-- Work to be completed --
From the entries below, retype only the lines from the one with "purple camera: 6 -> 5" through the one with "white marker: 3 -> 4", exactly as written.

(Collected data)
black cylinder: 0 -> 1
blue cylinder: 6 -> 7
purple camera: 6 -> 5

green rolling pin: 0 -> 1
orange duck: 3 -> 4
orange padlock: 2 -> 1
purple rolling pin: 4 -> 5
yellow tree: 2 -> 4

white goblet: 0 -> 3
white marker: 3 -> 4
...
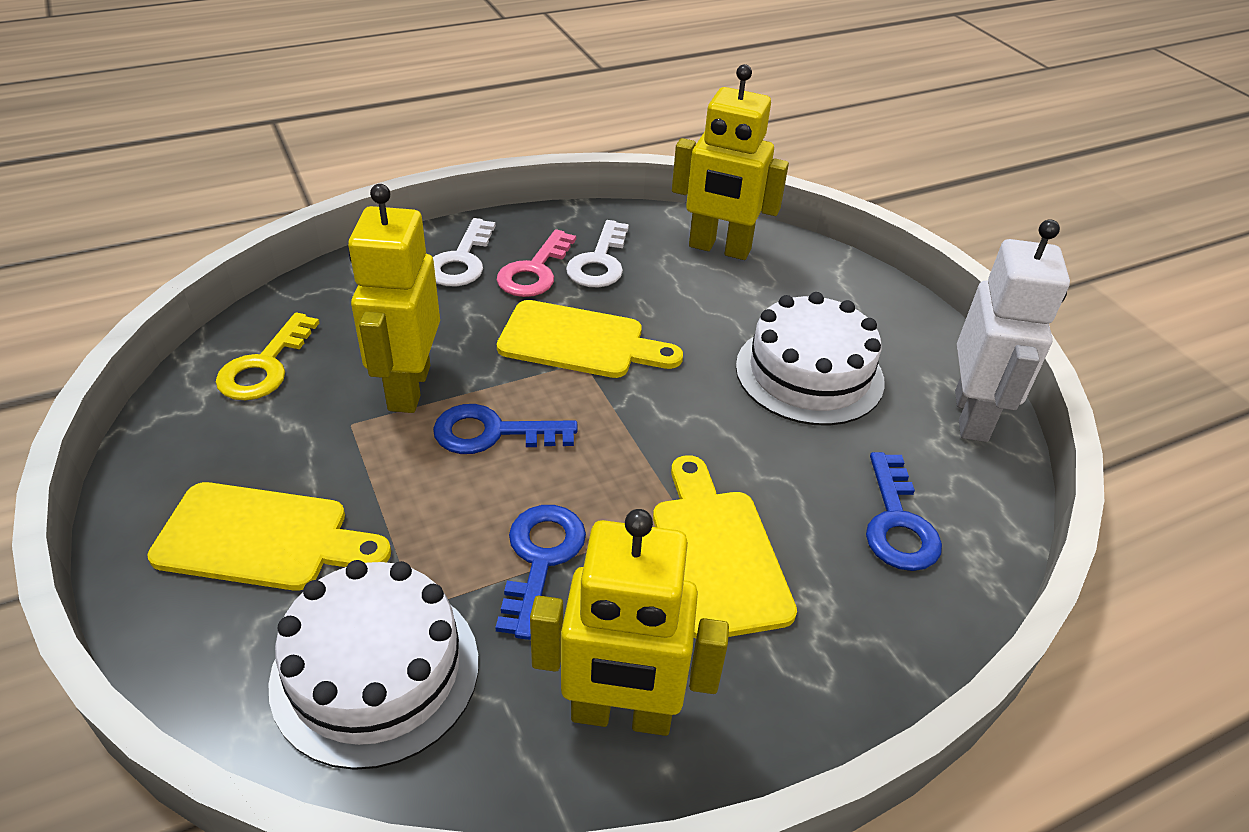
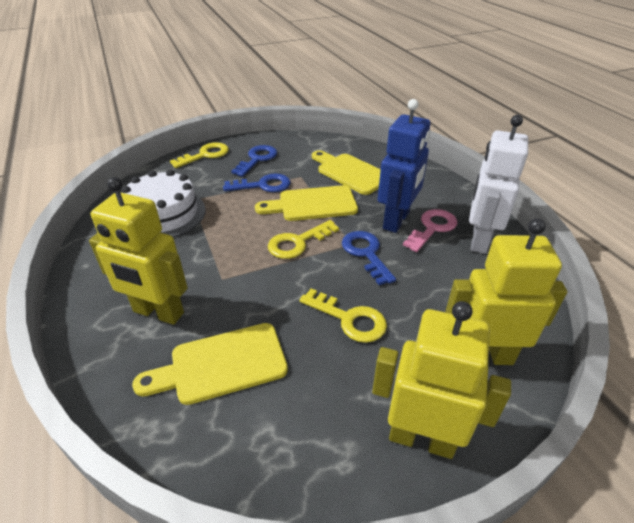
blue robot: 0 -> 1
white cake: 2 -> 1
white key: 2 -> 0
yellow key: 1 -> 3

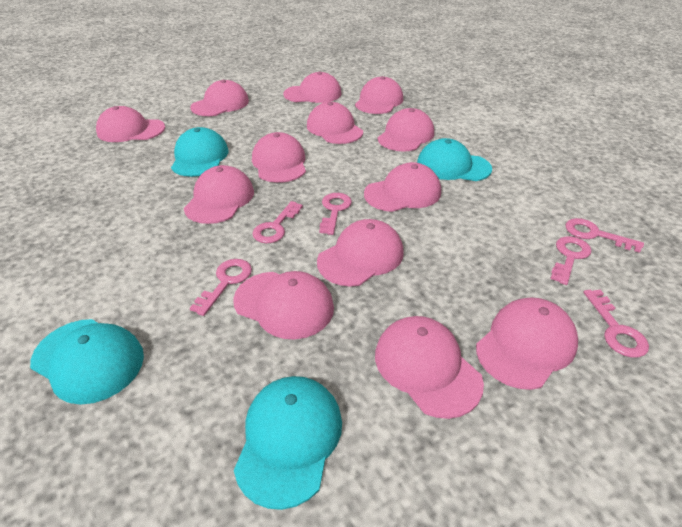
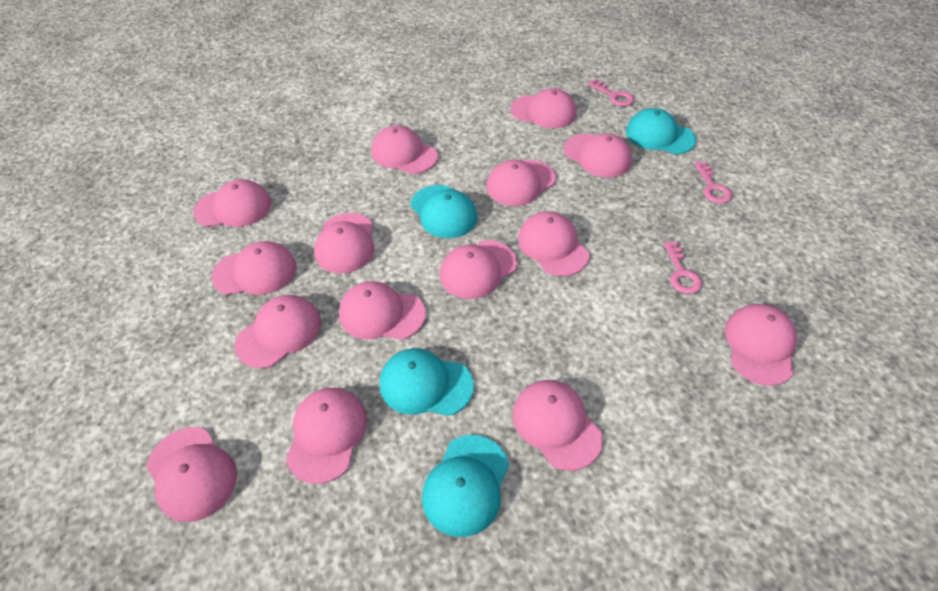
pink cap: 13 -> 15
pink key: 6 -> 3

-- Reply to the exercise --
purple camera: 6 -> 5

green rolling pin: 0 -> 1
orange duck: 3 -> 4
orange padlock: 2 -> 1
purple rolling pin: 4 -> 5
yellow tree: 2 -> 4

white goblet: 0 -> 3
white marker: 3 -> 4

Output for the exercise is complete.